TASK OBJECTIVE: From the data that follows, print exactly the lines starting at the one containing "LED1: yellow -> green" and ending at the one containing "LCD2 pin SCL: GP1 -> GP0"; include both of them and nothing more.

DATA UNDER STUDY:
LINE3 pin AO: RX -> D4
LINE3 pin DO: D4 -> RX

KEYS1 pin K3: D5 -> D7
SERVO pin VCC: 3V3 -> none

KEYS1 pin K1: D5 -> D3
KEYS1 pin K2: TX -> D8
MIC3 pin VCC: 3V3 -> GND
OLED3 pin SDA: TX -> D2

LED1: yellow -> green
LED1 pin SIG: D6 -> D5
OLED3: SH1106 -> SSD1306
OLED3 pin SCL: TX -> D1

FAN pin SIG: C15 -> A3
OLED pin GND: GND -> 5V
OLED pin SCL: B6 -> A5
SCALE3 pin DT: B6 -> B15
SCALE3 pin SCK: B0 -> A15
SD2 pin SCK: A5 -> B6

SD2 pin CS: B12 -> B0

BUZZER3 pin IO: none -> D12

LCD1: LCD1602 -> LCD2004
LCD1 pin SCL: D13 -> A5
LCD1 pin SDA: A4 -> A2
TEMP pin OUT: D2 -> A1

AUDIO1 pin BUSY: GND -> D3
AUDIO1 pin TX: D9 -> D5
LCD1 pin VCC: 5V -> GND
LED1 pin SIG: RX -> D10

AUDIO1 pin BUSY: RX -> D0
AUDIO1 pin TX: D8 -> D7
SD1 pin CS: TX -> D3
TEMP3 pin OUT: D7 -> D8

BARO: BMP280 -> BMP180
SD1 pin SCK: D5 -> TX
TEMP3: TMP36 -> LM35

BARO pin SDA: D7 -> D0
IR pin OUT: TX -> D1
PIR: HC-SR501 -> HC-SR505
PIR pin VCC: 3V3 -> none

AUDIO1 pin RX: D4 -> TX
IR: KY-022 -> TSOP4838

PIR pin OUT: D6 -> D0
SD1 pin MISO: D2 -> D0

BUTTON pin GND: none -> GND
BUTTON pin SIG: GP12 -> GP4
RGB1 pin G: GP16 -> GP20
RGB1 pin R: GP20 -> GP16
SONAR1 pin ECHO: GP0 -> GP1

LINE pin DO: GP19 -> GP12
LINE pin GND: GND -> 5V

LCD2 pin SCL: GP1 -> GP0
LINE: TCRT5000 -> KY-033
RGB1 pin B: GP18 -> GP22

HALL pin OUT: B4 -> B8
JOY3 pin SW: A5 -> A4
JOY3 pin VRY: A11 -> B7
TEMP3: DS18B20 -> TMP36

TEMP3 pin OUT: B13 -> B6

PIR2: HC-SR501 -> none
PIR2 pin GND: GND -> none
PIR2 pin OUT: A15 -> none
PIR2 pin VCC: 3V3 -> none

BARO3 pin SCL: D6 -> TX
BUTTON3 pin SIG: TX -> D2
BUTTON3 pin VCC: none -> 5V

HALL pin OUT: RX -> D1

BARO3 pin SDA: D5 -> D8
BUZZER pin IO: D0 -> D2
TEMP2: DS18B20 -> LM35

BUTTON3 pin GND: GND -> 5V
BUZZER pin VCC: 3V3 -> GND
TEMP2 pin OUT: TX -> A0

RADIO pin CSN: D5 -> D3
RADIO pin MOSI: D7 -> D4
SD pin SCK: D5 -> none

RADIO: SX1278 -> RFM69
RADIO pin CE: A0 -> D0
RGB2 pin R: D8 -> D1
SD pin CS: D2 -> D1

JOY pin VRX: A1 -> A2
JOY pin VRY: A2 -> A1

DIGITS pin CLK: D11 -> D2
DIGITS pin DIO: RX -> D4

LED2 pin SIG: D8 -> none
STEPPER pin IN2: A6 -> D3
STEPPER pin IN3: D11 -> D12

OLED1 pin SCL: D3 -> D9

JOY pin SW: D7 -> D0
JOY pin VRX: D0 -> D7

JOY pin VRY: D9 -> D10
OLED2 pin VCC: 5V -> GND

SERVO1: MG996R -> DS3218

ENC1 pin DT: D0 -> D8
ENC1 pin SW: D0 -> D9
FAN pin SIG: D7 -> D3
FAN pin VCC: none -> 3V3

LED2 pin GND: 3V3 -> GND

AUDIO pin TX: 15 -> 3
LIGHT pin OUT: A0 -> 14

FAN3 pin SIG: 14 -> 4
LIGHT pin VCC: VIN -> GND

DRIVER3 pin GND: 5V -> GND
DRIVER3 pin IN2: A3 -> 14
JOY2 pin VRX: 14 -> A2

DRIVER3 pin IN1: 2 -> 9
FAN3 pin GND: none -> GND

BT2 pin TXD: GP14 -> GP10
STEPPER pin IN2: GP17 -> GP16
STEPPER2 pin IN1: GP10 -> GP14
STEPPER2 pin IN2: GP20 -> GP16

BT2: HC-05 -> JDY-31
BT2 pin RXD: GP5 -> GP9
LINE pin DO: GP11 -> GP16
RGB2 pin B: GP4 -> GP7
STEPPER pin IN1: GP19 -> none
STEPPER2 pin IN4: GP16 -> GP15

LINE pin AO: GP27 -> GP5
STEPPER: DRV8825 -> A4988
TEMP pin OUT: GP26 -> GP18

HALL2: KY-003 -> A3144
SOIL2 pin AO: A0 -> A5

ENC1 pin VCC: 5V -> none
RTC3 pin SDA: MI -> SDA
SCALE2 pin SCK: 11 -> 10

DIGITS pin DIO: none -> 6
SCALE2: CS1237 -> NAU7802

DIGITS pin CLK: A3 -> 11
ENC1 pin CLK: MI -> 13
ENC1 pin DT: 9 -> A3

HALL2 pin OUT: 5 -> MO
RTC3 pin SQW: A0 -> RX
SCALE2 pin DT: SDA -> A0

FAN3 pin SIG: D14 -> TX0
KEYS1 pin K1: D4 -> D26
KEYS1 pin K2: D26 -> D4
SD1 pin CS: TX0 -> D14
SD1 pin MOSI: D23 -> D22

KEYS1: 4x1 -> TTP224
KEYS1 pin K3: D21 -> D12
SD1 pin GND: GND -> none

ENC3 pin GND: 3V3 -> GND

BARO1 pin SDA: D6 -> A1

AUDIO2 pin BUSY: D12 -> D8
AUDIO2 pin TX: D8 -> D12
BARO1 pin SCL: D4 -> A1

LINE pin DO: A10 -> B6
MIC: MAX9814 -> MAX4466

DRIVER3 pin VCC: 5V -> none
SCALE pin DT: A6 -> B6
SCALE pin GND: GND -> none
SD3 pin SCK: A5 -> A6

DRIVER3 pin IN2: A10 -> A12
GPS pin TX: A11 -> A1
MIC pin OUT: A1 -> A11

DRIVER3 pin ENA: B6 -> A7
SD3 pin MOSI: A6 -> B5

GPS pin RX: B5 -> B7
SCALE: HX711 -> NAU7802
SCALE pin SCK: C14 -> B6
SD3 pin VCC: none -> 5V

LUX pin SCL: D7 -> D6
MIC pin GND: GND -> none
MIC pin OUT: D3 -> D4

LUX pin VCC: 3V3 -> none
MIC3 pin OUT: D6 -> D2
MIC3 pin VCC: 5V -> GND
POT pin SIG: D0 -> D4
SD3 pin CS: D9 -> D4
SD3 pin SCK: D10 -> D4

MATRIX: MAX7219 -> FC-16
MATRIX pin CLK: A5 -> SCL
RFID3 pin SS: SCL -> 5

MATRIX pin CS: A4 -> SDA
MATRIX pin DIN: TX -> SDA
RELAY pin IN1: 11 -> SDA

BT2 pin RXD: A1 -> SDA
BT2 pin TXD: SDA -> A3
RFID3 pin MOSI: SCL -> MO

WRITTEN SOLUTION:
LED1: yellow -> green
LED1 pin SIG: D6 -> D5
OLED3: SH1106 -> SSD1306
OLED3 pin SCL: TX -> D1

FAN pin SIG: C15 -> A3
OLED pin GND: GND -> 5V
OLED pin SCL: B6 -> A5
SCALE3 pin DT: B6 -> B15
SCALE3 pin SCK: B0 -> A15
SD2 pin SCK: A5 -> B6

SD2 pin CS: B12 -> B0

BUZZER3 pin IO: none -> D12

LCD1: LCD1602 -> LCD2004
LCD1 pin SCL: D13 -> A5
LCD1 pin SDA: A4 -> A2
TEMP pin OUT: D2 -> A1

AUDIO1 pin BUSY: GND -> D3
AUDIO1 pin TX: D9 -> D5
LCD1 pin VCC: 5V -> GND
LED1 pin SIG: RX -> D10

AUDIO1 pin BUSY: RX -> D0
AUDIO1 pin TX: D8 -> D7
SD1 pin CS: TX -> D3
TEMP3 pin OUT: D7 -> D8

BARO: BMP280 -> BMP180
SD1 pin SCK: D5 -> TX
TEMP3: TMP36 -> LM35

BARO pin SDA: D7 -> D0
IR pin OUT: TX -> D1
PIR: HC-SR501 -> HC-SR505
PIR pin VCC: 3V3 -> none

AUDIO1 pin RX: D4 -> TX
IR: KY-022 -> TSOP4838

PIR pin OUT: D6 -> D0
SD1 pin MISO: D2 -> D0

BUTTON pin GND: none -> GND
BUTTON pin SIG: GP12 -> GP4
RGB1 pin G: GP16 -> GP20
RGB1 pin R: GP20 -> GP16
SONAR1 pin ECHO: GP0 -> GP1

LINE pin DO: GP19 -> GP12
LINE pin GND: GND -> 5V

LCD2 pin SCL: GP1 -> GP0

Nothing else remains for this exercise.